EXERCISE INSTRUCTIONS — In the records below, find each line with the word "blue" and copy it.

ENTRIES SUPPLIED —
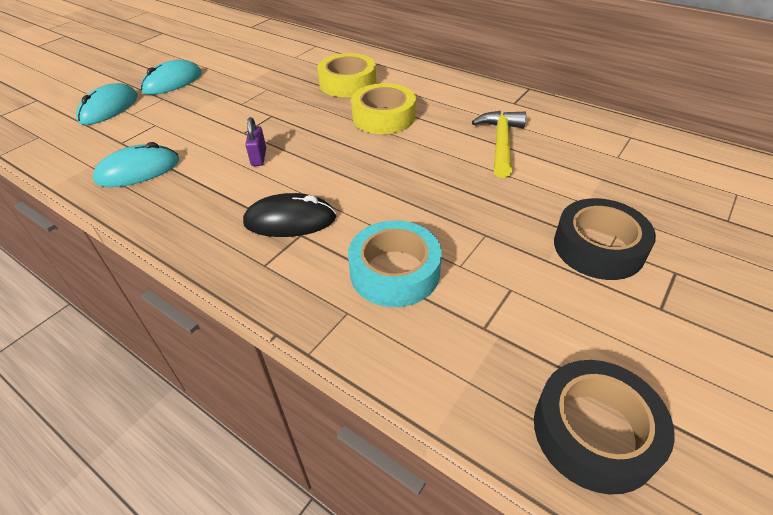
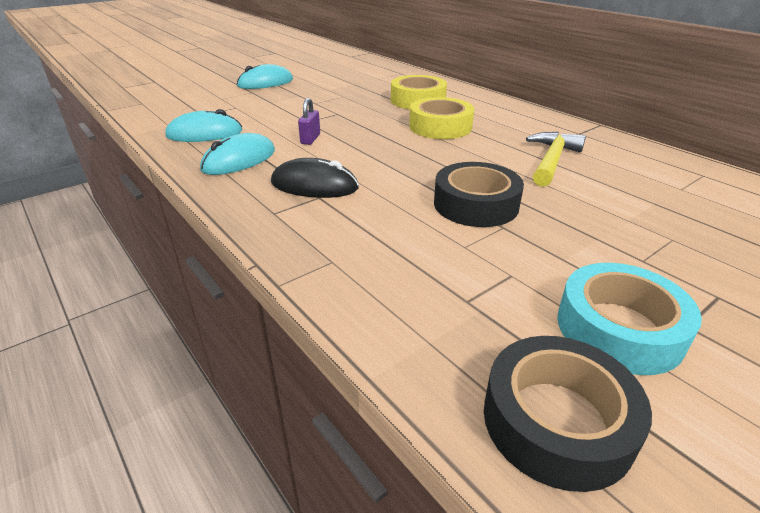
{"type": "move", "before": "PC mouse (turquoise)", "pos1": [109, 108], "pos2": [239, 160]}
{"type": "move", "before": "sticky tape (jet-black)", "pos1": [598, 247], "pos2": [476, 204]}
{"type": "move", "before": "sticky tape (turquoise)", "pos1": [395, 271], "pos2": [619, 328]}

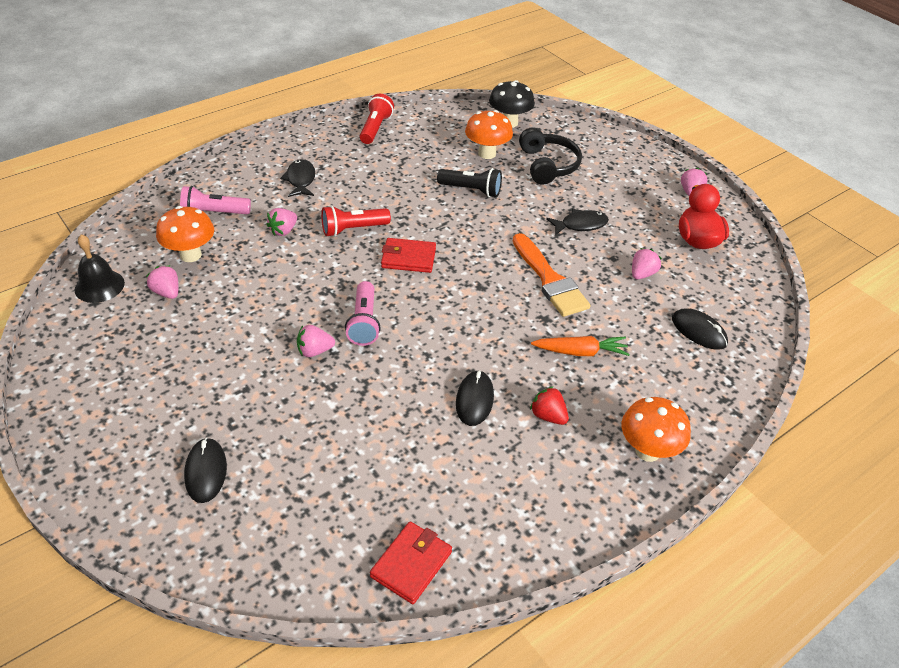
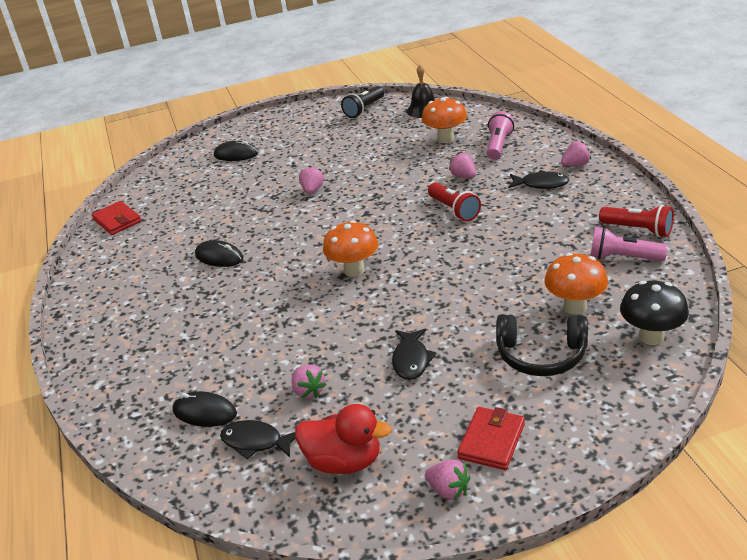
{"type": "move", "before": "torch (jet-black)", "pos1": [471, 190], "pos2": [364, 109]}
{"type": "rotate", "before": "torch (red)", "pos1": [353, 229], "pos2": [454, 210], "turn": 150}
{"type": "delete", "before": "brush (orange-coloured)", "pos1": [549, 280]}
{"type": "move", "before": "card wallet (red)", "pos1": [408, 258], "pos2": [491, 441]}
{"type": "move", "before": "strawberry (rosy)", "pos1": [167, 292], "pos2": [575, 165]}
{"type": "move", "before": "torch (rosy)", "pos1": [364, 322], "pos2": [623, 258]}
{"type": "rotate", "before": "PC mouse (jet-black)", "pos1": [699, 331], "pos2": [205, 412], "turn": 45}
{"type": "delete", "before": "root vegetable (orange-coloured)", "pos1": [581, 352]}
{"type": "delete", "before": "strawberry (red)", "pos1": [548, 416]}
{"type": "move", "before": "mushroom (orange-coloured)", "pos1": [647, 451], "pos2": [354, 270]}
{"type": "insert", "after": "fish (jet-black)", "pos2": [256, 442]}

==

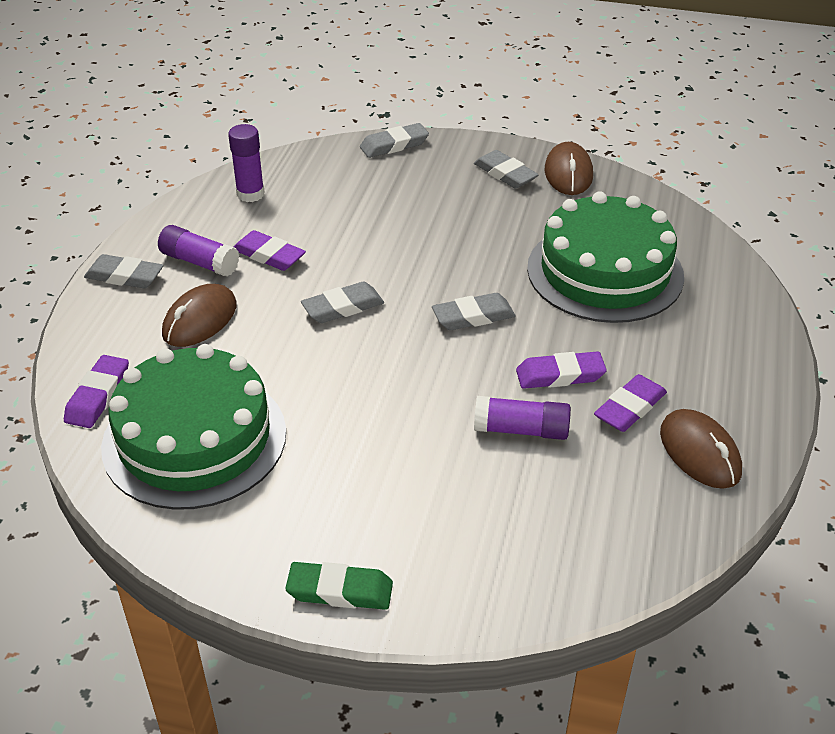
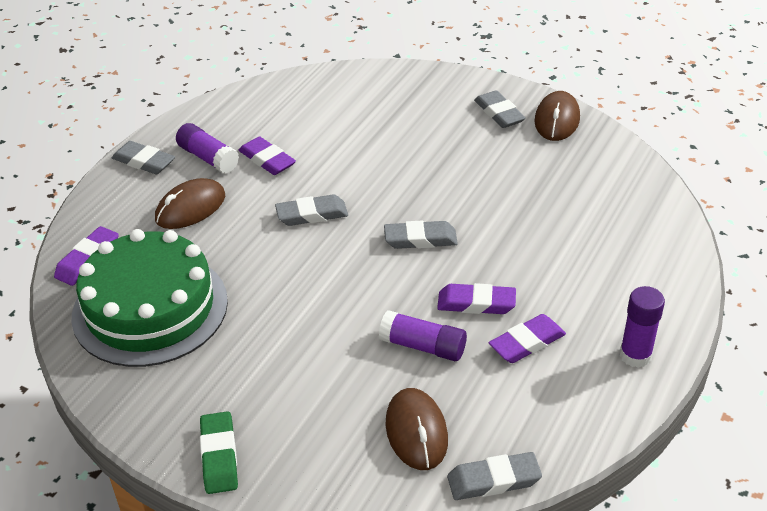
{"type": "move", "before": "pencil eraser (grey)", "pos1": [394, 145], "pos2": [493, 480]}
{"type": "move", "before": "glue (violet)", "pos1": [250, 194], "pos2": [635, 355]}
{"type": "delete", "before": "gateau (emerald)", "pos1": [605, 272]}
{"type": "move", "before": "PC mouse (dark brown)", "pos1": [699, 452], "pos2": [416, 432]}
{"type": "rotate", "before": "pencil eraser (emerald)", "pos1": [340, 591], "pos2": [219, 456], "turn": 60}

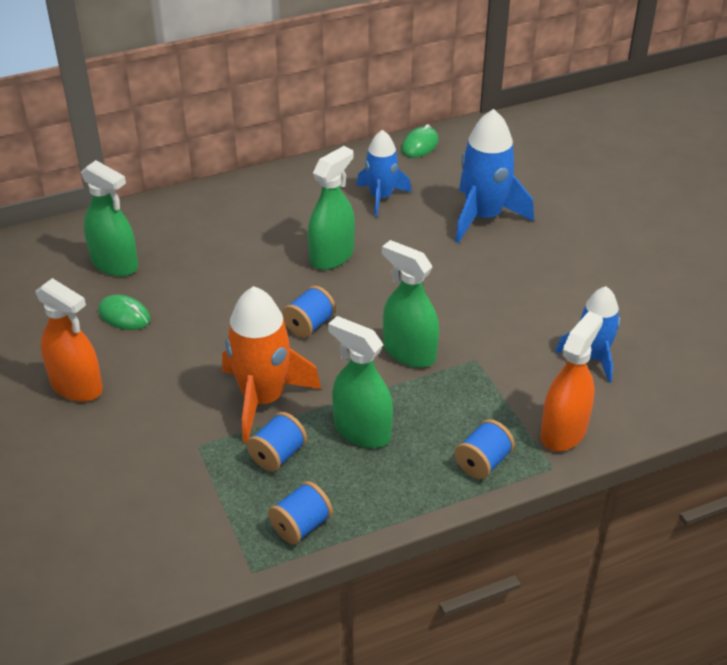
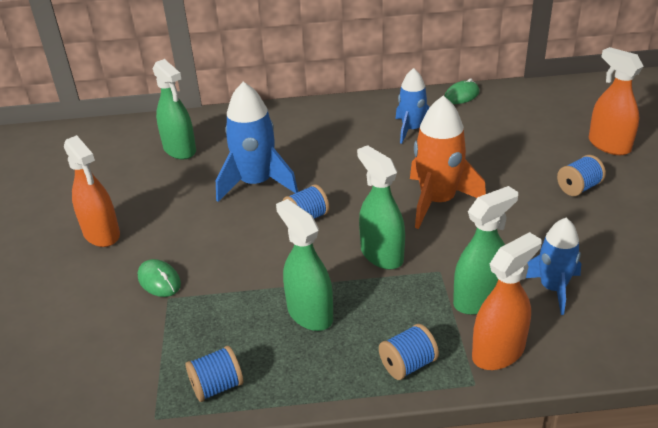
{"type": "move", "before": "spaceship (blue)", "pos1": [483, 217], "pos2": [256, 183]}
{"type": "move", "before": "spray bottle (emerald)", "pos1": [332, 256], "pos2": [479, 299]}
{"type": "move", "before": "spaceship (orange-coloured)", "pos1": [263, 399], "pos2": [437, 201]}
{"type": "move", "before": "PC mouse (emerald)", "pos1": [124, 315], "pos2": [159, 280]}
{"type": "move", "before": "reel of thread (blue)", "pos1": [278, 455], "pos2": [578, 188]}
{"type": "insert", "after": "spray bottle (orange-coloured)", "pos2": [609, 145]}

SOLUTION —
{"type": "move", "before": "spaceship (blue)", "pos1": [483, 217], "pos2": [256, 183]}
{"type": "move", "before": "reel of thread (blue)", "pos1": [278, 455], "pos2": [578, 188]}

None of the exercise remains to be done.